**Short exercise:** Copy everything from the start of the listing down to the line containing "brown star at (364, 50): moved", substituting "anticlockwise" for each occurrence of "counterclockwise" and keeping all other text unchanged.

# # # #

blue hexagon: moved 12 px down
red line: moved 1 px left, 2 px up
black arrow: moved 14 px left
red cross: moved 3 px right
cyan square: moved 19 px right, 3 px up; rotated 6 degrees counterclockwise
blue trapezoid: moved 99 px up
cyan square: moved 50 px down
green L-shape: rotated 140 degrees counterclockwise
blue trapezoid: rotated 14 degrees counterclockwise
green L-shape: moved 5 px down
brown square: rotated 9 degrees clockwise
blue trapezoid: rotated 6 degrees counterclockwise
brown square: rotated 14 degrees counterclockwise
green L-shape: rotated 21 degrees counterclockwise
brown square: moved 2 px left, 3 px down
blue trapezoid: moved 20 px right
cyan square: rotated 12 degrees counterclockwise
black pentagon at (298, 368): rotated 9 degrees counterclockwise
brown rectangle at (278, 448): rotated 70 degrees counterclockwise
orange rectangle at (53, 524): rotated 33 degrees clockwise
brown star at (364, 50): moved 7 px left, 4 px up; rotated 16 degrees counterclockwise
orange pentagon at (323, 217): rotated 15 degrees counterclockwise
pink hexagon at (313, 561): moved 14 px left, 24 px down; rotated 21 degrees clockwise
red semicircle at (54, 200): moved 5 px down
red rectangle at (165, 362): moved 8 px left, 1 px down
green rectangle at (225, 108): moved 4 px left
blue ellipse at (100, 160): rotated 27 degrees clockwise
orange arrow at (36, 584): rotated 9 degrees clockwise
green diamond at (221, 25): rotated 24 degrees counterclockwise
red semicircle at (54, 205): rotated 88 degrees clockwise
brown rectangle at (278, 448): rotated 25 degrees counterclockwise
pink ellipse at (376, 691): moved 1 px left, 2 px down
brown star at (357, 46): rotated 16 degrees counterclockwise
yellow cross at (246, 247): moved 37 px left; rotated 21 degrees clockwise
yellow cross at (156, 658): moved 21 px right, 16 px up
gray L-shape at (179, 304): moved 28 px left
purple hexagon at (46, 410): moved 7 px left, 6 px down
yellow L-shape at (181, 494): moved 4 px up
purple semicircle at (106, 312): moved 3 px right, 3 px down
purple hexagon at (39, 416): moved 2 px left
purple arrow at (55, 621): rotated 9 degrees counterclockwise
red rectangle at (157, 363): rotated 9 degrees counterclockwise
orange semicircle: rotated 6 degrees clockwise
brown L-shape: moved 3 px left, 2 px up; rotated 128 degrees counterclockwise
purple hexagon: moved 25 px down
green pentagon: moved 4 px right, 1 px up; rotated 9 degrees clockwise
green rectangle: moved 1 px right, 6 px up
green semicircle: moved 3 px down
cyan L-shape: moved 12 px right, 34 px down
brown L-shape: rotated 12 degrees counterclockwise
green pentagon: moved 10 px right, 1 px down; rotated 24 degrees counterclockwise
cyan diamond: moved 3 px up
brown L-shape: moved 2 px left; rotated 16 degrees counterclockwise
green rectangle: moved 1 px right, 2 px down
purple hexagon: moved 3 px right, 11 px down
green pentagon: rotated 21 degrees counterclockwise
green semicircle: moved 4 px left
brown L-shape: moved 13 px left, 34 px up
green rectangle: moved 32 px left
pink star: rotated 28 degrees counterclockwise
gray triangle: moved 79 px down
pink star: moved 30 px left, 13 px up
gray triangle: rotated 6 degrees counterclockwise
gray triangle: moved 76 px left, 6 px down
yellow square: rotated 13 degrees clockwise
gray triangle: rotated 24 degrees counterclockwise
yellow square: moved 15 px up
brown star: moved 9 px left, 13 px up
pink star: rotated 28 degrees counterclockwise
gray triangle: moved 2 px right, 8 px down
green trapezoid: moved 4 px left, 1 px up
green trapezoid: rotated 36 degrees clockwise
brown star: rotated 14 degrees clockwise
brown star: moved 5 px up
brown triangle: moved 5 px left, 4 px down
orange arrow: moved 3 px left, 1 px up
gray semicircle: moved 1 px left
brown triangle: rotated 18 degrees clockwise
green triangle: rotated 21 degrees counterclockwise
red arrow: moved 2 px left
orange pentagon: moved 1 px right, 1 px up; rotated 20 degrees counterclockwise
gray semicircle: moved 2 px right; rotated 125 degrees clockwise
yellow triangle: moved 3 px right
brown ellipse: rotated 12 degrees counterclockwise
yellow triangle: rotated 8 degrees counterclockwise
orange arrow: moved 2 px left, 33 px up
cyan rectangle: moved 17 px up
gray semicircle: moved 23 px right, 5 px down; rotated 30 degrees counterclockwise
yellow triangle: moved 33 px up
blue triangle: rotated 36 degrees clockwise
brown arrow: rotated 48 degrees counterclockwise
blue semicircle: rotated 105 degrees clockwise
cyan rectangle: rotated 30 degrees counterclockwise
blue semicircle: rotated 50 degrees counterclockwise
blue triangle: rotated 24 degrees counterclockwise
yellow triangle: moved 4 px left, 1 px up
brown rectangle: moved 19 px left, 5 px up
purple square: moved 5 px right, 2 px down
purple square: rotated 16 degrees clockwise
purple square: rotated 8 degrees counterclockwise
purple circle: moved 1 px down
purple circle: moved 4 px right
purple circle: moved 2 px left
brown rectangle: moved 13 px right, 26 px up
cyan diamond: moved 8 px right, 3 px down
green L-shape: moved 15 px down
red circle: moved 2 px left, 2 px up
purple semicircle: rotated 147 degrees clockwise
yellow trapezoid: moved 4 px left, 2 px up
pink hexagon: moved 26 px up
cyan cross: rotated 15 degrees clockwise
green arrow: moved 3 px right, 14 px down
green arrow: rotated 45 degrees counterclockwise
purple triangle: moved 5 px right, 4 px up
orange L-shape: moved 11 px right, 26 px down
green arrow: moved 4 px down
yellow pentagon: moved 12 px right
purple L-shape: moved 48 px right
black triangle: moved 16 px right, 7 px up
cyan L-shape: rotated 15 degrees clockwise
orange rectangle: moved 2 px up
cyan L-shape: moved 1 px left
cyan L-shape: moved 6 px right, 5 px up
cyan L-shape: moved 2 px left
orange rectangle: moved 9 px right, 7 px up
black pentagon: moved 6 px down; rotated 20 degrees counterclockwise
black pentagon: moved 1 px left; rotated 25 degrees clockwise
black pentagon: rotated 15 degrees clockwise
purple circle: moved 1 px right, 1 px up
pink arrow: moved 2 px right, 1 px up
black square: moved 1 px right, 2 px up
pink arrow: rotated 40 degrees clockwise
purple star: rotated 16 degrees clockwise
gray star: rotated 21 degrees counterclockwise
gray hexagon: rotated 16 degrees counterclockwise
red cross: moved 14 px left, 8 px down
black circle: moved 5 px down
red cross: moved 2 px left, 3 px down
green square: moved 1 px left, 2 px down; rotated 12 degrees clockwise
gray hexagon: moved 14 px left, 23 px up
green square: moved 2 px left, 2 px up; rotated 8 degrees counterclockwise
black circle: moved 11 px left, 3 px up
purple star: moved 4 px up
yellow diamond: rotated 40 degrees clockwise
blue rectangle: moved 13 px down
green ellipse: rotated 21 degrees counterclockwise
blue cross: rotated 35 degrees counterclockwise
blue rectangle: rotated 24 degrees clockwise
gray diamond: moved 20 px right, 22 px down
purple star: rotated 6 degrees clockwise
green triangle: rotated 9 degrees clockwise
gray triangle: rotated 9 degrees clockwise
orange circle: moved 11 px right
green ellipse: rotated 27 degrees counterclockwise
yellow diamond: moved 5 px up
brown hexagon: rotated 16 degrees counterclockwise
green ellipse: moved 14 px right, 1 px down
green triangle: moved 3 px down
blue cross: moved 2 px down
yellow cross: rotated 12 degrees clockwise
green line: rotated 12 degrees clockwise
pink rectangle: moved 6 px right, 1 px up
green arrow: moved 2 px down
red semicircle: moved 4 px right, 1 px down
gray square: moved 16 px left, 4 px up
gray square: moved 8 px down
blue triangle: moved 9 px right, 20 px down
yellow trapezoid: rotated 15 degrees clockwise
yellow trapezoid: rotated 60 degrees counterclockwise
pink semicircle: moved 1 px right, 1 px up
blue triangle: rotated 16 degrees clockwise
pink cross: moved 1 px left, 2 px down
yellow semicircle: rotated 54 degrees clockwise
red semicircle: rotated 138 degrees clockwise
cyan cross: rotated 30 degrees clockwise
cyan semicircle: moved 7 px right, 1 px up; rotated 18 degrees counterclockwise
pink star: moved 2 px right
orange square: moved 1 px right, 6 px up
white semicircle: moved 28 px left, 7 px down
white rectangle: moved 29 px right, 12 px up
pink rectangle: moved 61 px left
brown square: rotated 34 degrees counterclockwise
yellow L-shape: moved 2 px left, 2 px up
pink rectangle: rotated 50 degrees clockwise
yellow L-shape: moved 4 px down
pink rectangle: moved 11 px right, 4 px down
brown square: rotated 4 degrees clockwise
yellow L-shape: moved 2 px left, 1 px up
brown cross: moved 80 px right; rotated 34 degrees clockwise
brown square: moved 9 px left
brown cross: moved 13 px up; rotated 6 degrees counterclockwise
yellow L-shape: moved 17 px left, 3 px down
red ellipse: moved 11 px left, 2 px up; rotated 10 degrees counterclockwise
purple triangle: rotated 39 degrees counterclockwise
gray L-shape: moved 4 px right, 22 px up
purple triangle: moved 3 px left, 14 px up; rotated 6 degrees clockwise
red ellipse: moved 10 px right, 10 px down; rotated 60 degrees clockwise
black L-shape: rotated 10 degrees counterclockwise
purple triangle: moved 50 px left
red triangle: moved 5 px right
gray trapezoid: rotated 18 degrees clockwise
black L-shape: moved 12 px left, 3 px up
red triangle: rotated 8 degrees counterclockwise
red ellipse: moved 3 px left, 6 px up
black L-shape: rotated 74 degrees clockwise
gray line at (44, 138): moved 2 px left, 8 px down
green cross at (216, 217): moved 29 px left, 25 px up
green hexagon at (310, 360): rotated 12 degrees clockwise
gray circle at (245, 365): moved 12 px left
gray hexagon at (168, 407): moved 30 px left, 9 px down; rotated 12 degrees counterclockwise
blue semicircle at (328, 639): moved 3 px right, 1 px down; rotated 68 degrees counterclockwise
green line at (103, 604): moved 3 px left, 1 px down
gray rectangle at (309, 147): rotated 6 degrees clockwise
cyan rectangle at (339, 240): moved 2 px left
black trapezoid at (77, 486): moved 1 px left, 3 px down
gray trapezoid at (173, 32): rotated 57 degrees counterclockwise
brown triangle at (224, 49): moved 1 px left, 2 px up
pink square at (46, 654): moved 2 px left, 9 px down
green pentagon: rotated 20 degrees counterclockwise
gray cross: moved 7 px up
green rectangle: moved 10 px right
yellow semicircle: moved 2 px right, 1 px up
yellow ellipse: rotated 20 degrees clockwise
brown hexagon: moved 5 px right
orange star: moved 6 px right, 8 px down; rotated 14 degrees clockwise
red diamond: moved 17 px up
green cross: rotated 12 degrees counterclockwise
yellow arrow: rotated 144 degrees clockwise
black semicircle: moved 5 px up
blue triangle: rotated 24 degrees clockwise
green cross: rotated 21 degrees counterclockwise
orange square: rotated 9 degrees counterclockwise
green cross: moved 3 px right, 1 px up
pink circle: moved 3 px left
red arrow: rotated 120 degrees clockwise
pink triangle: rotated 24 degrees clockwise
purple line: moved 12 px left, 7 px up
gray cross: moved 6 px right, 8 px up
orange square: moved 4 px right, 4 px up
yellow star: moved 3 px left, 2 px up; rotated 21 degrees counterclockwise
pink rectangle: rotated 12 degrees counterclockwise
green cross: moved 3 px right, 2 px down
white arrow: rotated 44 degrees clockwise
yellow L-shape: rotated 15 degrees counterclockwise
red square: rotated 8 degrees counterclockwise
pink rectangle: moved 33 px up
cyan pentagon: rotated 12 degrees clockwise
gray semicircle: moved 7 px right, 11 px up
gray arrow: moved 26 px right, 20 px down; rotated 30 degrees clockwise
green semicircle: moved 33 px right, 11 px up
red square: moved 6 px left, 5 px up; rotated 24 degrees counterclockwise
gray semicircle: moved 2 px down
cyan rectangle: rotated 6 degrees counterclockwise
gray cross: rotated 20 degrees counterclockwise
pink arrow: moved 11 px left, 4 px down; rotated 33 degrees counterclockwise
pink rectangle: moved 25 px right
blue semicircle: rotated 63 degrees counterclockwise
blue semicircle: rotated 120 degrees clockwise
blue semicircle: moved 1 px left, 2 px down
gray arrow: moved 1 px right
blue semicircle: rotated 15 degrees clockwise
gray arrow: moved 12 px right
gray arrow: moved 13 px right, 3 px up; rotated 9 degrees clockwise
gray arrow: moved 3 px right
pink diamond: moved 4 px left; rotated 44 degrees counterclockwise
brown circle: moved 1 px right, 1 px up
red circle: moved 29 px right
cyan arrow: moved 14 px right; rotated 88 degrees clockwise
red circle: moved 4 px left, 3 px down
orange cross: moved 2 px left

# # # #

**Exercise output:**
blue hexagon: moved 12 px down
red line: moved 1 px left, 2 px up
black arrow: moved 14 px left
red cross: moved 3 px right
cyan square: moved 19 px right, 3 px up; rotated 6 degrees anticlockwise
blue trapezoid: moved 99 px up
cyan square: moved 50 px down
green L-shape: rotated 140 degrees anticlockwise
blue trapezoid: rotated 14 degrees anticlockwise
green L-shape: moved 5 px down
brown square: rotated 9 degrees clockwise
blue trapezoid: rotated 6 degrees anticlockwise
brown square: rotated 14 degrees anticlockwise
green L-shape: rotated 21 degrees anticlockwise
brown square: moved 2 px left, 3 px down
blue trapezoid: moved 20 px right
cyan square: rotated 12 degrees anticlockwise
black pentagon at (298, 368): rotated 9 degrees anticlockwise
brown rectangle at (278, 448): rotated 70 degrees anticlockwise
orange rectangle at (53, 524): rotated 33 degrees clockwise
brown star at (364, 50): moved 7 px left, 4 px up; rotated 16 degrees anticlockwise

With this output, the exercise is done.